[MATERIAL PROVIDED]

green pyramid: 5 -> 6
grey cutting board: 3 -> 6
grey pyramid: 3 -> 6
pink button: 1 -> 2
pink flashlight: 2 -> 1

[/MATERIAL PROVIDED]

Every line containing the string "grey" should be pulled from the listing and copied.

grey cutting board: 3 -> 6
grey pyramid: 3 -> 6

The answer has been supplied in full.